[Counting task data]
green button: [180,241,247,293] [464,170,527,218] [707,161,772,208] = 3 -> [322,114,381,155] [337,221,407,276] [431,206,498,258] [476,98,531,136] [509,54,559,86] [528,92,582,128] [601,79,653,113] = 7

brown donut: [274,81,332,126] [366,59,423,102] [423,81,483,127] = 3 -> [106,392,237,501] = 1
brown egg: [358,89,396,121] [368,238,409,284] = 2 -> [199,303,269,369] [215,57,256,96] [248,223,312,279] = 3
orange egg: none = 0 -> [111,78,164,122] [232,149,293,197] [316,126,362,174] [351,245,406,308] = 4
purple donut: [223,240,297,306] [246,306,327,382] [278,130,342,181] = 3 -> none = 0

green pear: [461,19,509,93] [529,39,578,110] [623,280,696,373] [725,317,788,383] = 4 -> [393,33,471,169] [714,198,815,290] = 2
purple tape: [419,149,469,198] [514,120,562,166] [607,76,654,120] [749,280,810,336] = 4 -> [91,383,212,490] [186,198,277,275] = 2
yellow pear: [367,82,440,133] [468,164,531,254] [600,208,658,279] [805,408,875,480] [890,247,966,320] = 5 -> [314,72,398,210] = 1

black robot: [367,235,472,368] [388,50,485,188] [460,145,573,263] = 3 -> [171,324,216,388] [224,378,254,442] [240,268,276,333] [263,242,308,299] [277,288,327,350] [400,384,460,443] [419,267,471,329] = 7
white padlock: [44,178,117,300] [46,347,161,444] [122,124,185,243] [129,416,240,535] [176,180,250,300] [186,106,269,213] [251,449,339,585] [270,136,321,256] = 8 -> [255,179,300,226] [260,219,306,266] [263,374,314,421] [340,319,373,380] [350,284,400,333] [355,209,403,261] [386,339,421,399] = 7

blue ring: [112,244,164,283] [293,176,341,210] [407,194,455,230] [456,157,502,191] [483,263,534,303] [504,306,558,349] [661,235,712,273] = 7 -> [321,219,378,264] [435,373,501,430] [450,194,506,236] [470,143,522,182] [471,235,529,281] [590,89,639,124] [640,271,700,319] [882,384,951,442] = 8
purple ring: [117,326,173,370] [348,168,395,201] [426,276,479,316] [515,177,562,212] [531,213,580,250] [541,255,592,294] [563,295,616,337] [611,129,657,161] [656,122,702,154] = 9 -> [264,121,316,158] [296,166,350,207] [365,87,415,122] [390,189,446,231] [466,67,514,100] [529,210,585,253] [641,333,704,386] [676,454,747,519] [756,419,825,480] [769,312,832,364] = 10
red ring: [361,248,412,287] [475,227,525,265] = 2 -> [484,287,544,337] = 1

* _WORK INSTRUCTION_: Look for "purple donut: [223,240,297,306]" in the records. Write out its line and every later line through the end exactly, with nothing more.

* _YOUR RESPONSE_:
purple donut: [223,240,297,306] [246,306,327,382] [278,130,342,181] = 3 -> none = 0

green pear: [461,19,509,93] [529,39,578,110] [623,280,696,373] [725,317,788,383] = 4 -> [393,33,471,169] [714,198,815,290] = 2
purple tape: [419,149,469,198] [514,120,562,166] [607,76,654,120] [749,280,810,336] = 4 -> [91,383,212,490] [186,198,277,275] = 2
yellow pear: [367,82,440,133] [468,164,531,254] [600,208,658,279] [805,408,875,480] [890,247,966,320] = 5 -> [314,72,398,210] = 1

black robot: [367,235,472,368] [388,50,485,188] [460,145,573,263] = 3 -> [171,324,216,388] [224,378,254,442] [240,268,276,333] [263,242,308,299] [277,288,327,350] [400,384,460,443] [419,267,471,329] = 7
white padlock: [44,178,117,300] [46,347,161,444] [122,124,185,243] [129,416,240,535] [176,180,250,300] [186,106,269,213] [251,449,339,585] [270,136,321,256] = 8 -> [255,179,300,226] [260,219,306,266] [263,374,314,421] [340,319,373,380] [350,284,400,333] [355,209,403,261] [386,339,421,399] = 7

blue ring: [112,244,164,283] [293,176,341,210] [407,194,455,230] [456,157,502,191] [483,263,534,303] [504,306,558,349] [661,235,712,273] = 7 -> [321,219,378,264] [435,373,501,430] [450,194,506,236] [470,143,522,182] [471,235,529,281] [590,89,639,124] [640,271,700,319] [882,384,951,442] = 8
purple ring: [117,326,173,370] [348,168,395,201] [426,276,479,316] [515,177,562,212] [531,213,580,250] [541,255,592,294] [563,295,616,337] [611,129,657,161] [656,122,702,154] = 9 -> [264,121,316,158] [296,166,350,207] [365,87,415,122] [390,189,446,231] [466,67,514,100] [529,210,585,253] [641,333,704,386] [676,454,747,519] [756,419,825,480] [769,312,832,364] = 10
red ring: [361,248,412,287] [475,227,525,265] = 2 -> [484,287,544,337] = 1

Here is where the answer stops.